== Data listing

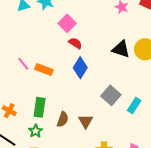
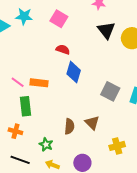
pink square: (67, 23) -> (59, 19), moved
black triangle: (121, 49) -> (106, 30), moved, turned 48
green rectangle: (40, 107) -> (26, 106), moved

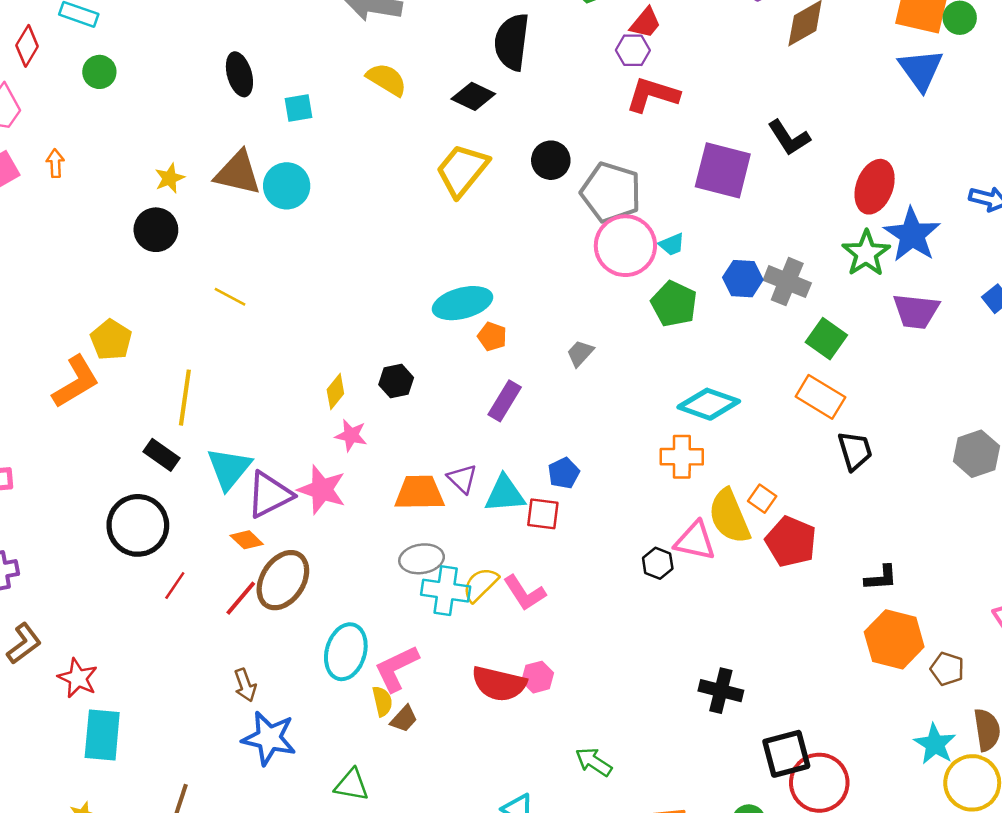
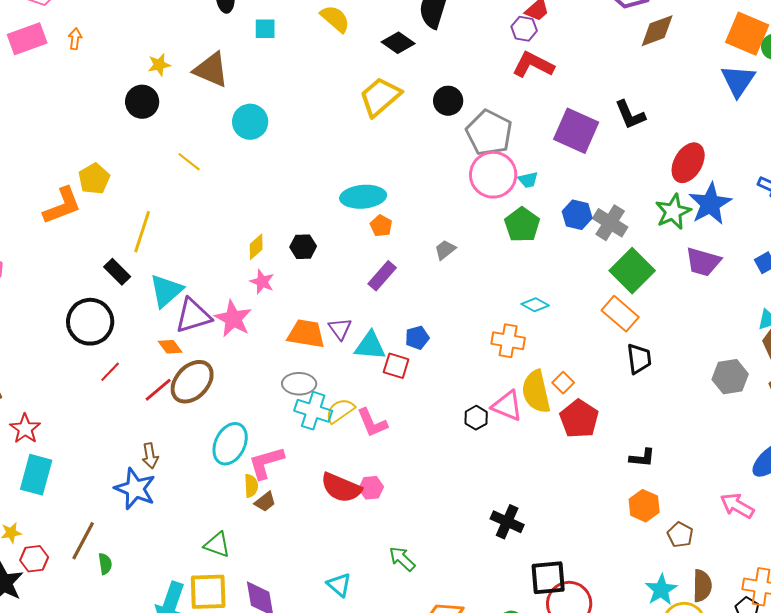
cyan circle: (287, 186) -> (250, 122), moved
green square: (826, 339) -> (632, 271), size x1.4
cyan diamond: (709, 404) -> (535, 305), size x0.6
orange hexagon: (894, 639) -> (644, 506), size x0.7
blue star: (269, 738) -> (135, 489), moved

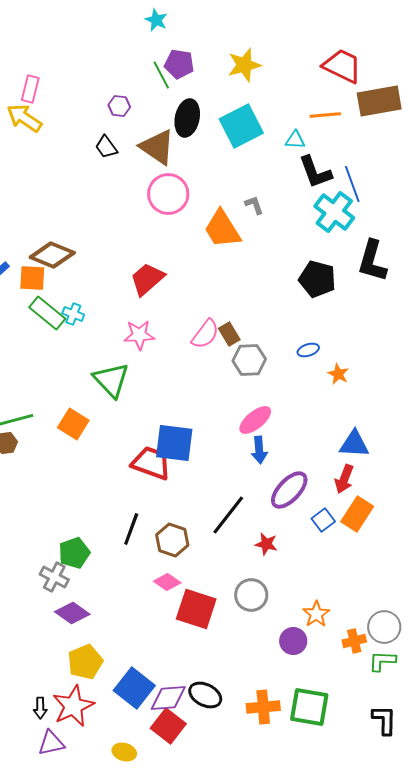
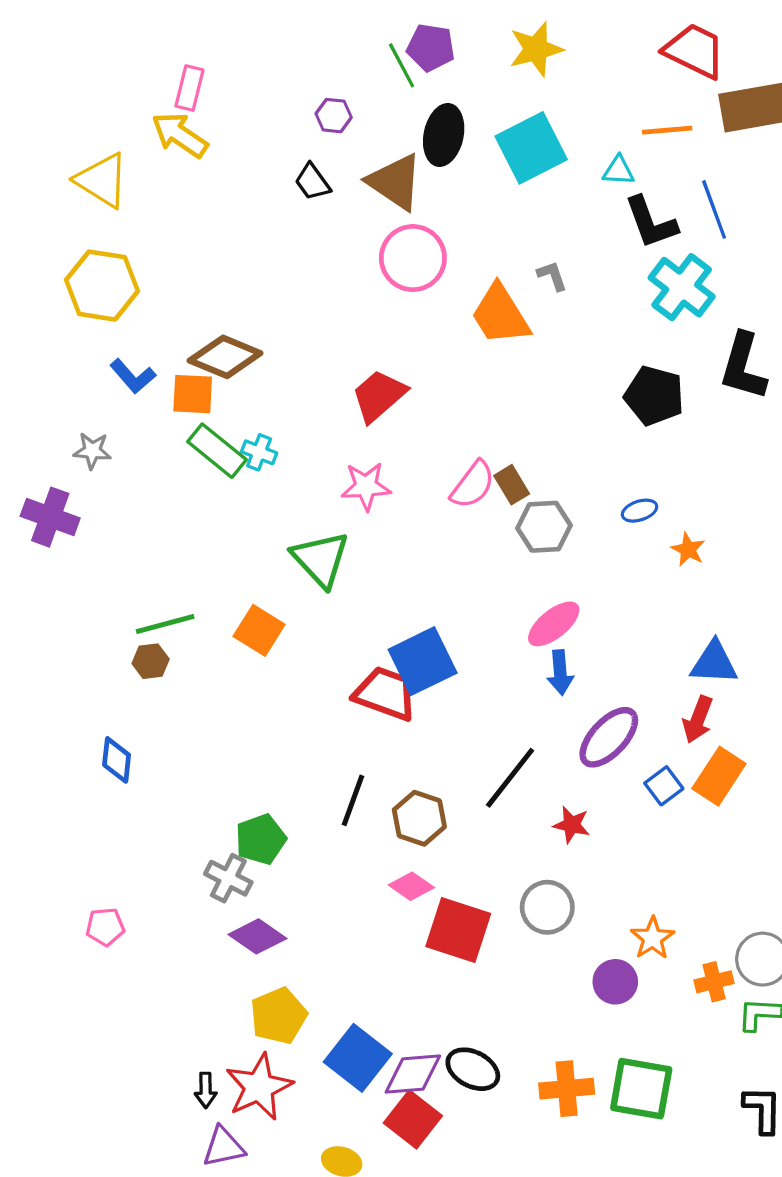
blue line: (352, 184) -> (714, 209), moved
blue square: (174, 443) -> (423, 661), turned -33

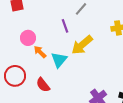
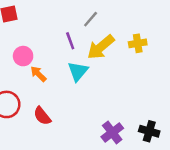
yellow arrow: (82, 45) -> (101, 47), moved
cyan triangle: (59, 60) -> (78, 71), moved

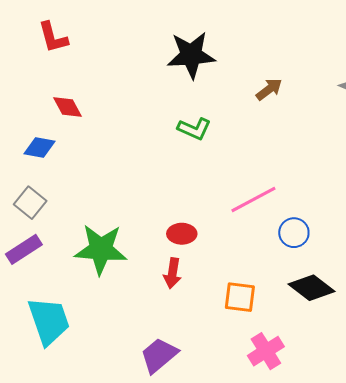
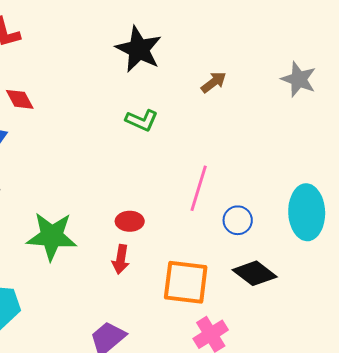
black star: (191, 55) -> (139, 49), turned 30
pink line: (253, 199) -> (199, 188), turned -45
orange square: (240, 297) -> (186, 282), size x1.5

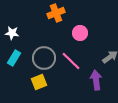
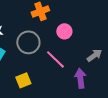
gray circle: (44, 58) -> (28, 42), moved

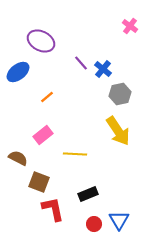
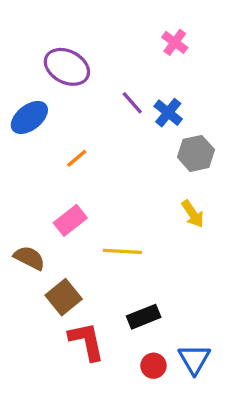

====

> _Activity_:
A word-for-word copy of the data above is needed, one that omits the pictures.

> _Finished exercise_:
pink square: (67, 23) -> (59, 19), moved
black triangle: (121, 49) -> (106, 30), moved, turned 48
green rectangle: (40, 107) -> (26, 106), moved

cyan circle: (287, 186) -> (250, 122), moved
green square: (826, 339) -> (632, 271), size x1.4
cyan diamond: (709, 404) -> (535, 305), size x0.6
orange hexagon: (894, 639) -> (644, 506), size x0.7
blue star: (269, 738) -> (135, 489), moved

blue line: (352, 184) -> (714, 209), moved
blue square: (174, 443) -> (423, 661), turned -33

yellow arrow: (82, 45) -> (101, 47), moved
cyan triangle: (59, 60) -> (78, 71), moved

black star: (191, 55) -> (139, 49), turned 30
pink line: (253, 199) -> (199, 188), turned -45
orange square: (240, 297) -> (186, 282), size x1.5

gray circle: (44, 58) -> (28, 42), moved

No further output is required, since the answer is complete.